Leave out all pictures while repeating the records exactly and completely.
####################
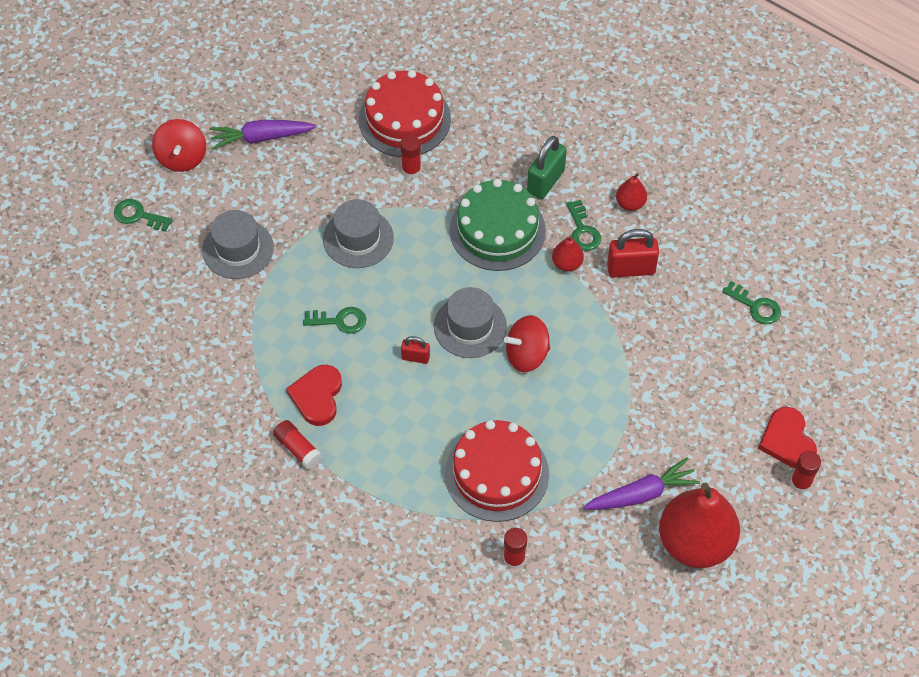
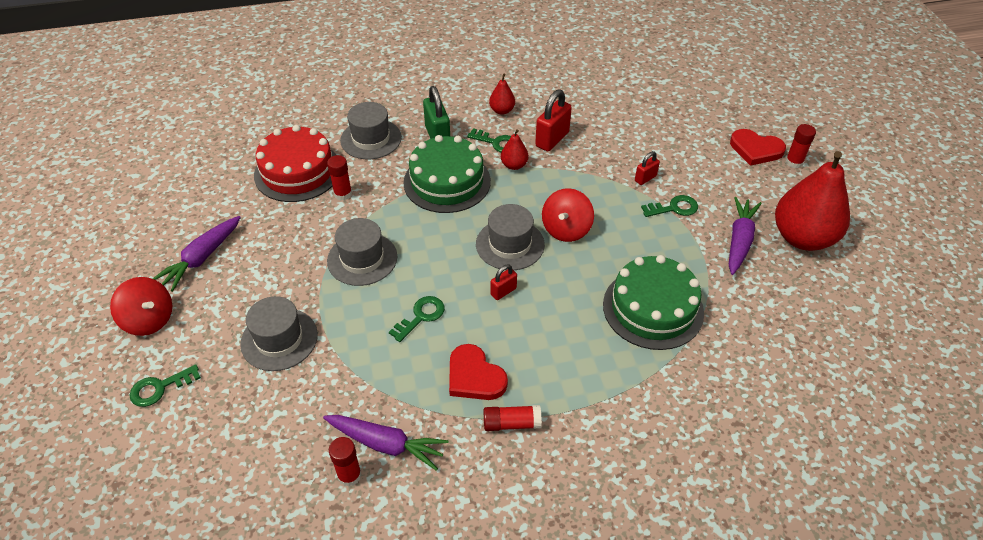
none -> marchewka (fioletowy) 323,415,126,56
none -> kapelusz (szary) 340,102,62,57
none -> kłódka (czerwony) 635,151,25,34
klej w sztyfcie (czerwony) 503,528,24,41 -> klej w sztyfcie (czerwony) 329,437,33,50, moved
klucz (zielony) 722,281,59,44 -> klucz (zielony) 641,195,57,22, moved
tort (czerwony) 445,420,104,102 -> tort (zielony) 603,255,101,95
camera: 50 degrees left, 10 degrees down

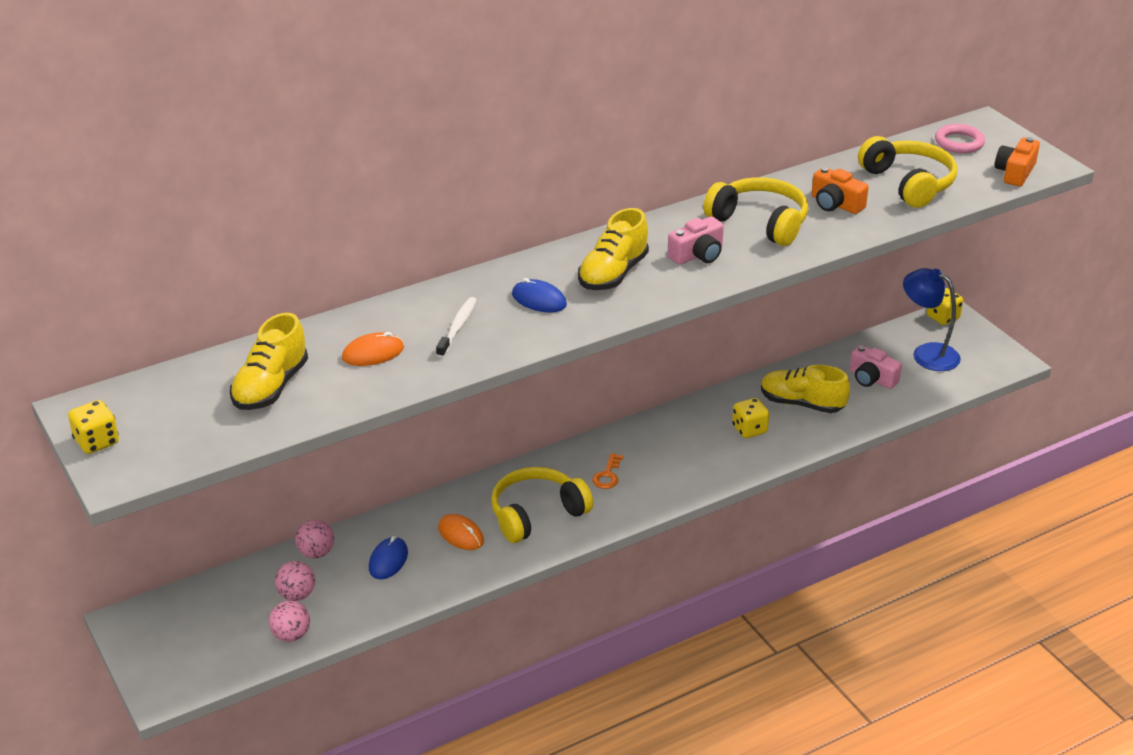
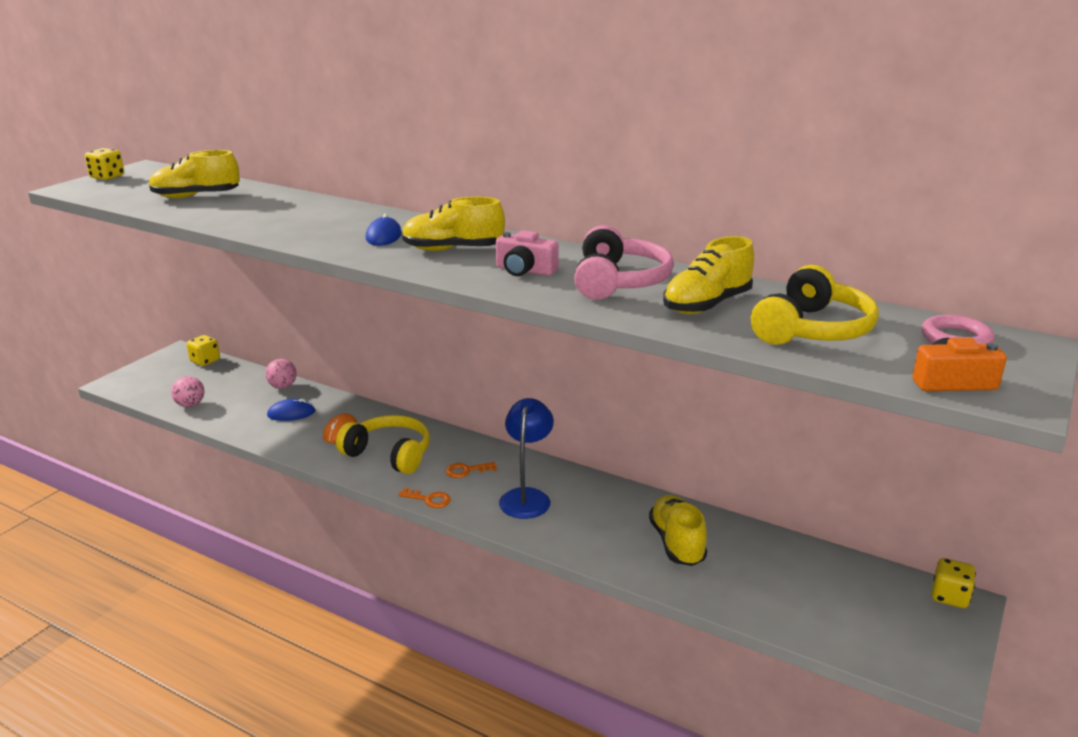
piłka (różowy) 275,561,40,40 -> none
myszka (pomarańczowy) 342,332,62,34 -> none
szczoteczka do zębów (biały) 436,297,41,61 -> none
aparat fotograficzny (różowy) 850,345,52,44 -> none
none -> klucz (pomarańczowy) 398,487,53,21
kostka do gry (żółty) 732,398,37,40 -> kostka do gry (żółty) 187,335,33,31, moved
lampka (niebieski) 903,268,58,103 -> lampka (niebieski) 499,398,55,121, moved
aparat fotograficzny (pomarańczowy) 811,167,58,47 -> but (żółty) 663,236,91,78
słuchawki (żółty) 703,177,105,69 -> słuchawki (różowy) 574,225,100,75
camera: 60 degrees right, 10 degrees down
####################
→ **Result of this exercise**:
none -> marchewka (fioletowy) 323,415,126,56
none -> kapelusz (szary) 340,102,62,57
none -> kłódka (czerwony) 635,151,25,34
klej w sztyfcie (czerwony) 503,528,24,41 -> klej w sztyfcie (czerwony) 329,437,33,50, moved
klucz (zielony) 722,281,59,44 -> klucz (zielony) 641,195,57,22, moved
tort (czerwony) 445,420,104,102 -> tort (zielony) 603,255,101,95
camera: 50 degrees left, 10 degrees down

piłka (różowy) 275,561,40,40 -> none
myszka (pomarańczowy) 342,332,62,34 -> none
szczoteczka do zębów (biały) 436,297,41,61 -> none
aparat fotograficzny (różowy) 850,345,52,44 -> none
none -> klucz (pomarańczowy) 398,487,53,21
kostka do gry (żółty) 732,398,37,40 -> kostka do gry (żółty) 187,335,33,31, moved
lampka (niebieski) 903,268,58,103 -> lampka (niebieski) 499,398,55,121, moved
aparat fotograficzny (pomarańczowy) 811,167,58,47 -> but (żółty) 663,236,91,78
słuchawki (żółty) 703,177,105,69 -> słuchawki (różowy) 574,225,100,75
camera: 60 degrees right, 10 degrees down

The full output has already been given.